SUPPLIED DATA:
--------------------------------------------------

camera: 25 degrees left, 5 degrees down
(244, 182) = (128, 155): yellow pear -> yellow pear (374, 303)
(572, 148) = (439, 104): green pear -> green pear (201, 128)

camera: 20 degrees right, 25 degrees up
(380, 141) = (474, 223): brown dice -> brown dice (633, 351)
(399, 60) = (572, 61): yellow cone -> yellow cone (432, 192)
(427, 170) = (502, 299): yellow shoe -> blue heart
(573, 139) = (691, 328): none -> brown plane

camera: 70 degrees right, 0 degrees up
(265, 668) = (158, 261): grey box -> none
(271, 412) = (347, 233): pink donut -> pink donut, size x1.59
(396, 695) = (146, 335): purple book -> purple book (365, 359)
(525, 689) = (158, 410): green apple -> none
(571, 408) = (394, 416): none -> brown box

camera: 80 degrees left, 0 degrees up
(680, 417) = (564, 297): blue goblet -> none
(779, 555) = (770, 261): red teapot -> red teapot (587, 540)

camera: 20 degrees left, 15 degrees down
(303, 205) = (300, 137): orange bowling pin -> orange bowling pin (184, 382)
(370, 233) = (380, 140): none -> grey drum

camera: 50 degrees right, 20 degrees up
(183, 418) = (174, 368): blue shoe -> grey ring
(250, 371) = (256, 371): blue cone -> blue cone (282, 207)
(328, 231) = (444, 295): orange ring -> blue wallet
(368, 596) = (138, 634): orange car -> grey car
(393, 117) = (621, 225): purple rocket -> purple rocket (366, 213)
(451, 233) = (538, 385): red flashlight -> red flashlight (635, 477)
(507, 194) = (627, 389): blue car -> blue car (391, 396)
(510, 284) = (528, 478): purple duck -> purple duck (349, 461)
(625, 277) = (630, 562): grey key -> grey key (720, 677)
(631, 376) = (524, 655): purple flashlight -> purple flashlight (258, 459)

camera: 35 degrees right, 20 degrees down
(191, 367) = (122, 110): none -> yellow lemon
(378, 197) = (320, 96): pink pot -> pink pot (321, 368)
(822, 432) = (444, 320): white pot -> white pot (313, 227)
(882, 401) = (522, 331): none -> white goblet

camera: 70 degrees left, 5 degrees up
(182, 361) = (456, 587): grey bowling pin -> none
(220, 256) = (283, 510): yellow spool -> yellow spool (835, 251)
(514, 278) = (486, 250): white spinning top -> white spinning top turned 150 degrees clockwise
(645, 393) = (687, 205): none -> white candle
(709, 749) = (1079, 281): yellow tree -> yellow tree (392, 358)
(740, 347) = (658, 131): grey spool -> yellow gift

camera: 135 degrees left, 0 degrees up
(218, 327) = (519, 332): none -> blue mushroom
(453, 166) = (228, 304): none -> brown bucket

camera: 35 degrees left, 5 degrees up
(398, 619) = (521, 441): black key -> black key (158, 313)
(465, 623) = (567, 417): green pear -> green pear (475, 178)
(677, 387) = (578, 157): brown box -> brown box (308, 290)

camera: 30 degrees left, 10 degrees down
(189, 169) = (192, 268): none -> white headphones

--------------------------------------------------

TASK PROMPT:
Line by line, output the data precisely as shown above.

RESPONSE TO THE EXERCISE:
camera: 25 degrees left, 5 degrees down
(244, 182) = (128, 155): yellow pear -> yellow pear (374, 303)
(572, 148) = (439, 104): green pear -> green pear (201, 128)

camera: 20 degrees right, 25 degrees up
(380, 141) = (474, 223): brown dice -> brown dice (633, 351)
(399, 60) = (572, 61): yellow cone -> yellow cone (432, 192)
(427, 170) = (502, 299): yellow shoe -> blue heart
(573, 139) = (691, 328): none -> brown plane

camera: 70 degrees right, 0 degrees up
(265, 668) = (158, 261): grey box -> none
(271, 412) = (347, 233): pink donut -> pink donut, size x1.59
(396, 695) = (146, 335): purple book -> purple book (365, 359)
(525, 689) = (158, 410): green apple -> none
(571, 408) = (394, 416): none -> brown box

camera: 80 degrees left, 0 degrees up
(680, 417) = (564, 297): blue goblet -> none
(779, 555) = (770, 261): red teapot -> red teapot (587, 540)

camera: 20 degrees left, 15 degrees down
(303, 205) = (300, 137): orange bowling pin -> orange bowling pin (184, 382)
(370, 233) = (380, 140): none -> grey drum

camera: 50 degrees right, 20 degrees up
(183, 418) = (174, 368): blue shoe -> grey ring
(250, 371) = (256, 371): blue cone -> blue cone (282, 207)
(328, 231) = (444, 295): orange ring -> blue wallet
(368, 596) = (138, 634): orange car -> grey car
(393, 117) = (621, 225): purple rocket -> purple rocket (366, 213)
(451, 233) = (538, 385): red flashlight -> red flashlight (635, 477)
(507, 194) = (627, 389): blue car -> blue car (391, 396)
(510, 284) = (528, 478): purple duck -> purple duck (349, 461)
(625, 277) = (630, 562): grey key -> grey key (720, 677)
(631, 376) = (524, 655): purple flashlight -> purple flashlight (258, 459)

camera: 35 degrees right, 20 degrees down
(191, 367) = (122, 110): none -> yellow lemon
(378, 197) = (320, 96): pink pot -> pink pot (321, 368)
(822, 432) = (444, 320): white pot -> white pot (313, 227)
(882, 401) = (522, 331): none -> white goblet

camera: 70 degrees left, 5 degrees up
(182, 361) = (456, 587): grey bowling pin -> none
(220, 256) = (283, 510): yellow spool -> yellow spool (835, 251)
(514, 278) = (486, 250): white spinning top -> white spinning top turned 150 degrees clockwise
(645, 393) = (687, 205): none -> white candle
(709, 749) = (1079, 281): yellow tree -> yellow tree (392, 358)
(740, 347) = (658, 131): grey spool -> yellow gift

camera: 135 degrees left, 0 degrees up
(218, 327) = (519, 332): none -> blue mushroom
(453, 166) = (228, 304): none -> brown bucket

camera: 35 degrees left, 5 degrees up
(398, 619) = (521, 441): black key -> black key (158, 313)
(465, 623) = (567, 417): green pear -> green pear (475, 178)
(677, 387) = (578, 157): brown box -> brown box (308, 290)

camera: 30 degrees left, 10 degrees down
(189, 169) = (192, 268): none -> white headphones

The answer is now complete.